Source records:
= Beginning of Section =

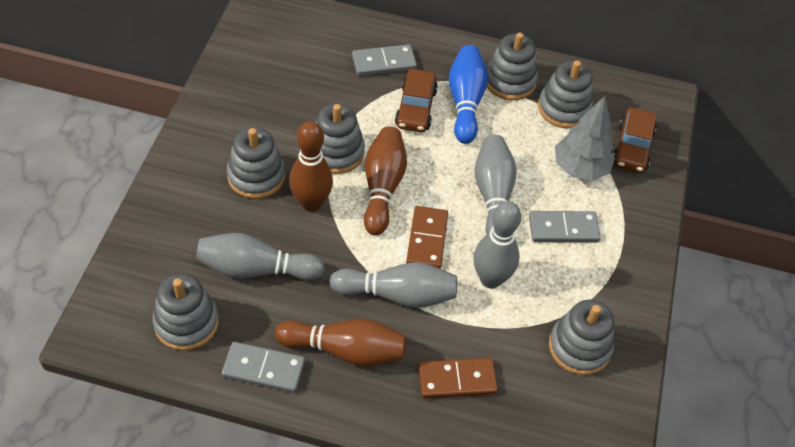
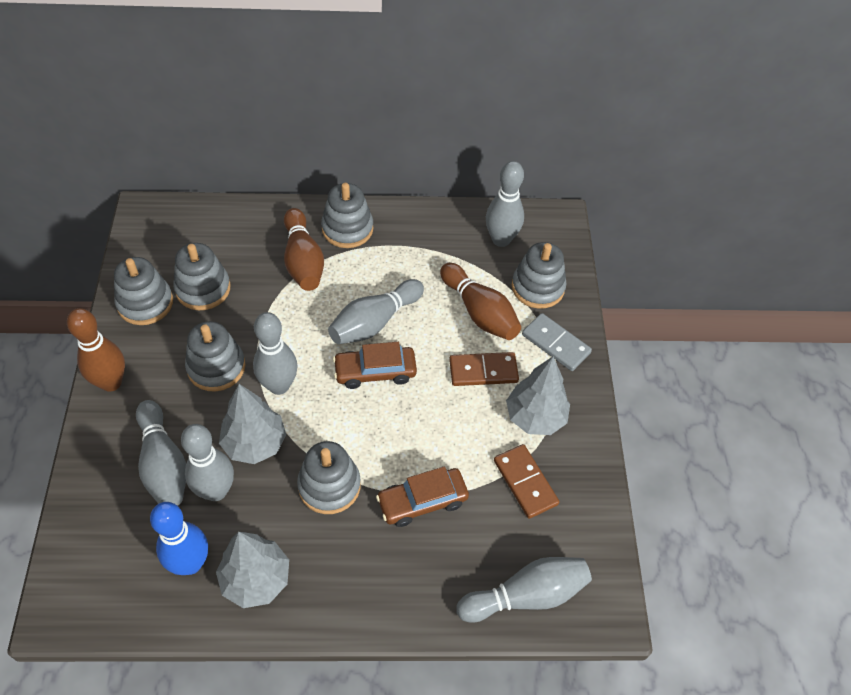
grey bowling pin: 4 -> 6
grey domino: 3 -> 1
grey tree: 1 -> 3

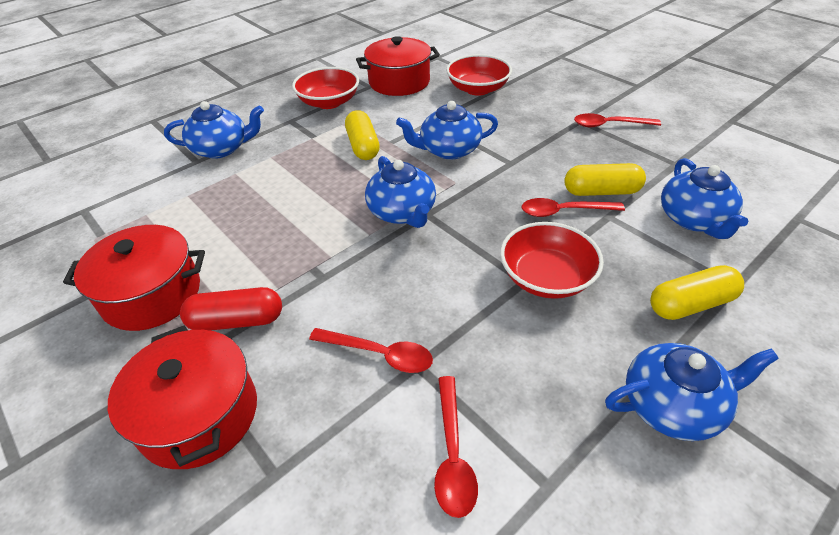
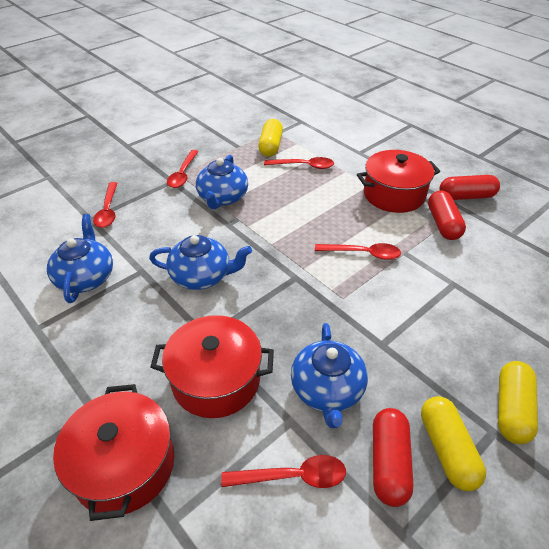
blue teapot: 5 -> 4
red bowl: 3 -> 0
red capsule: 1 -> 3
red spoon: 4 -> 5

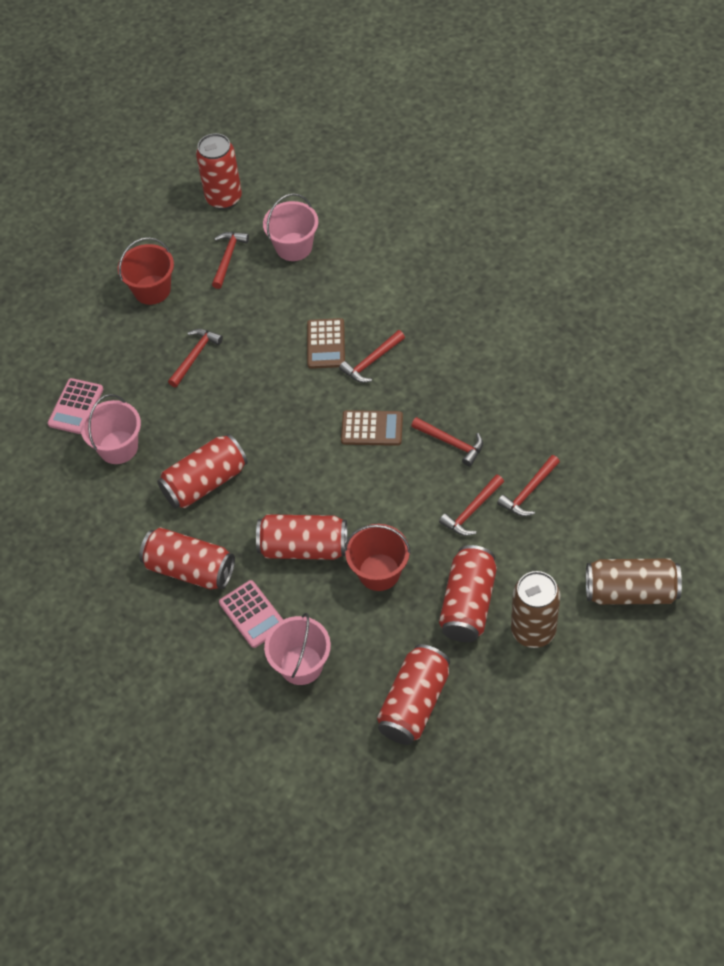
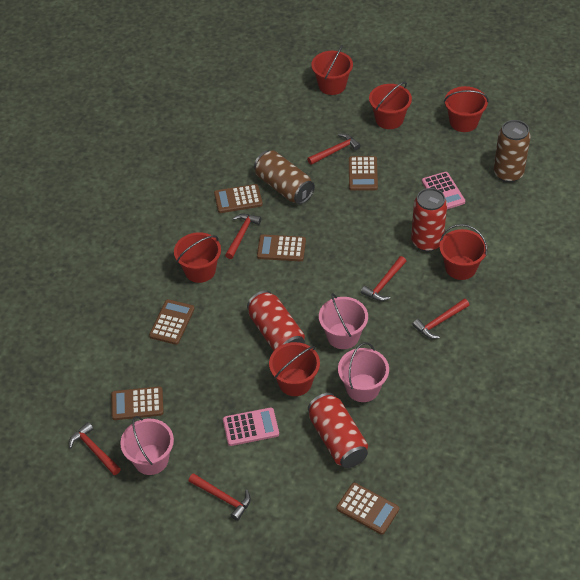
brown calculator: 2 -> 6
red bucket: 2 -> 6
red can: 6 -> 3

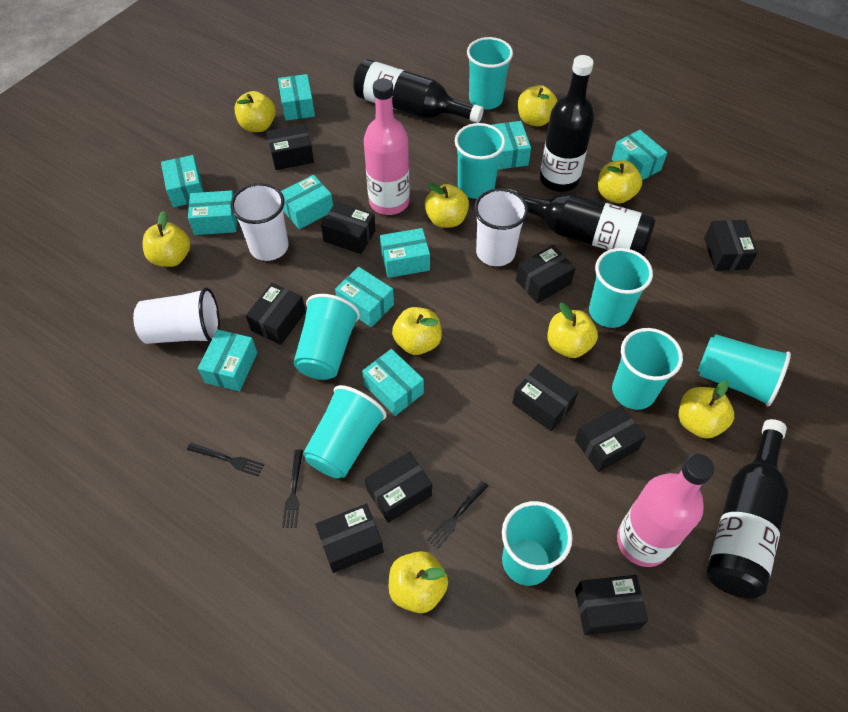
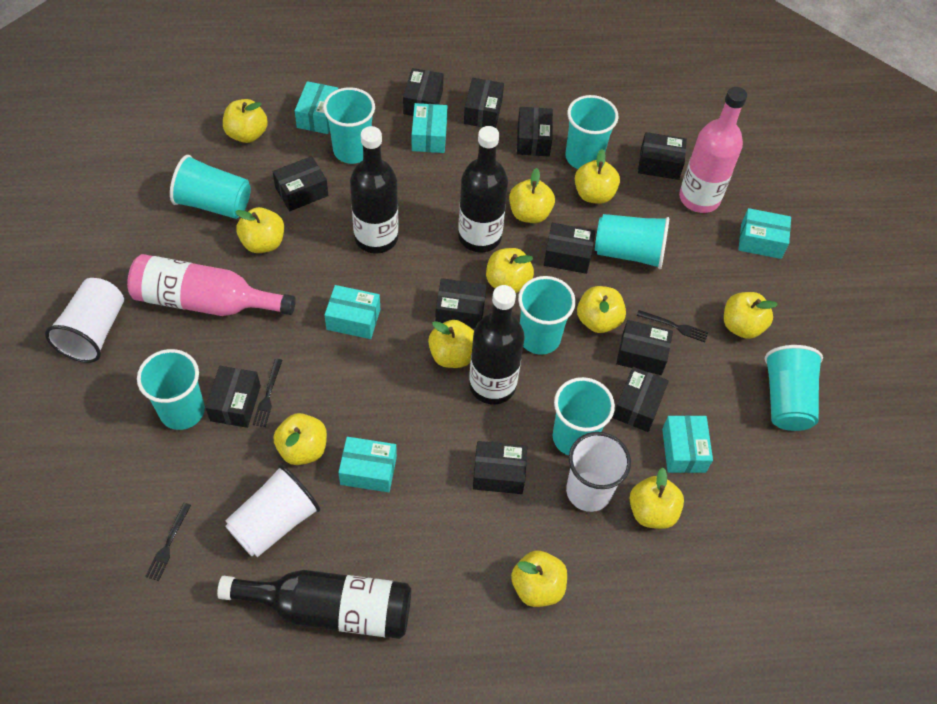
black box: 10 -> 11
turquoise box: 10 -> 6
yellow apple: 9 -> 11

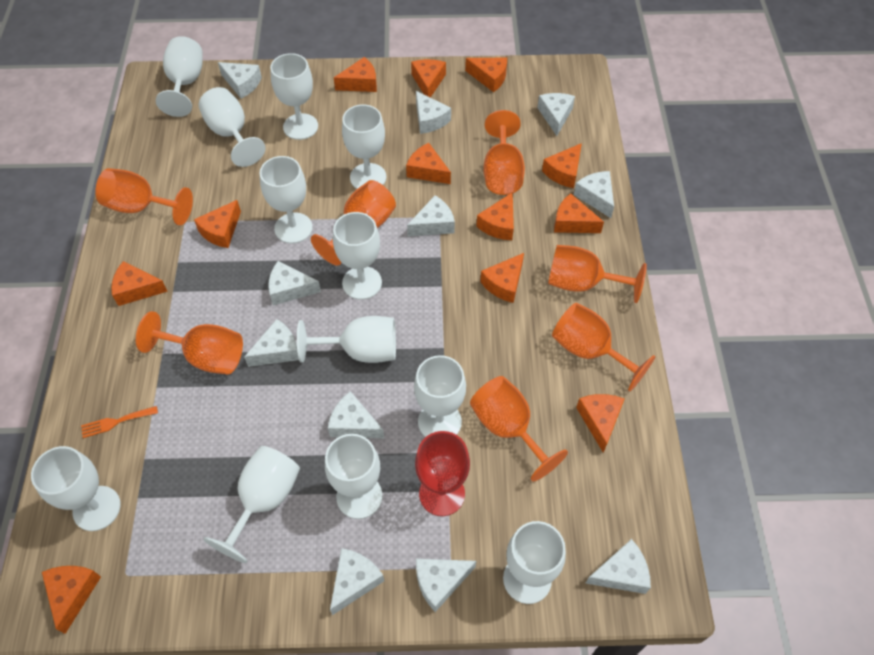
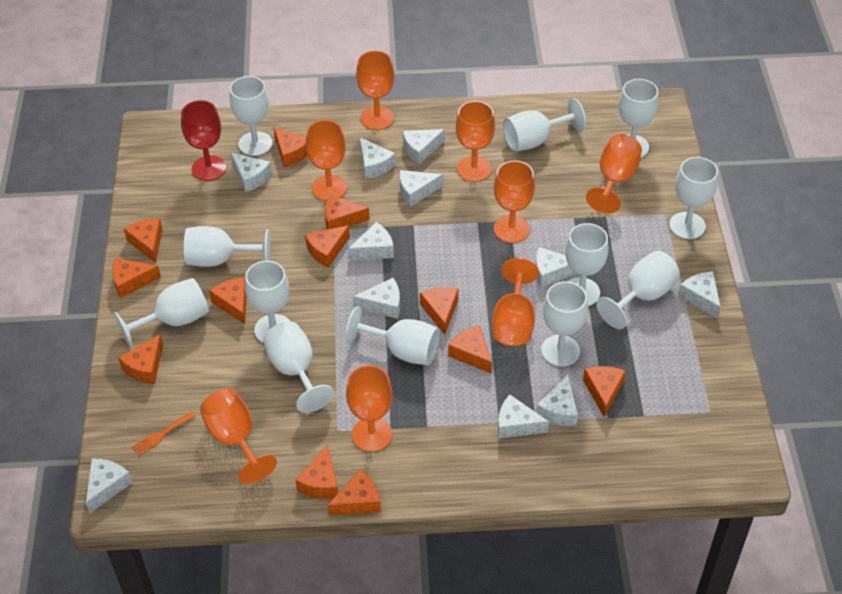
orange goblet: 7 -> 8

= End of Section =

- Problem to solve -
Could you give all the records again, exactly, minus the pictures?

- Answer box -
grey bowling pin: 4 -> 6
grey domino: 3 -> 1
grey tree: 1 -> 3

blue teapot: 5 -> 4
red bowl: 3 -> 0
red capsule: 1 -> 3
red spoon: 4 -> 5

brown calculator: 2 -> 6
red bucket: 2 -> 6
red can: 6 -> 3

black box: 10 -> 11
turquoise box: 10 -> 6
yellow apple: 9 -> 11

orange goblet: 7 -> 8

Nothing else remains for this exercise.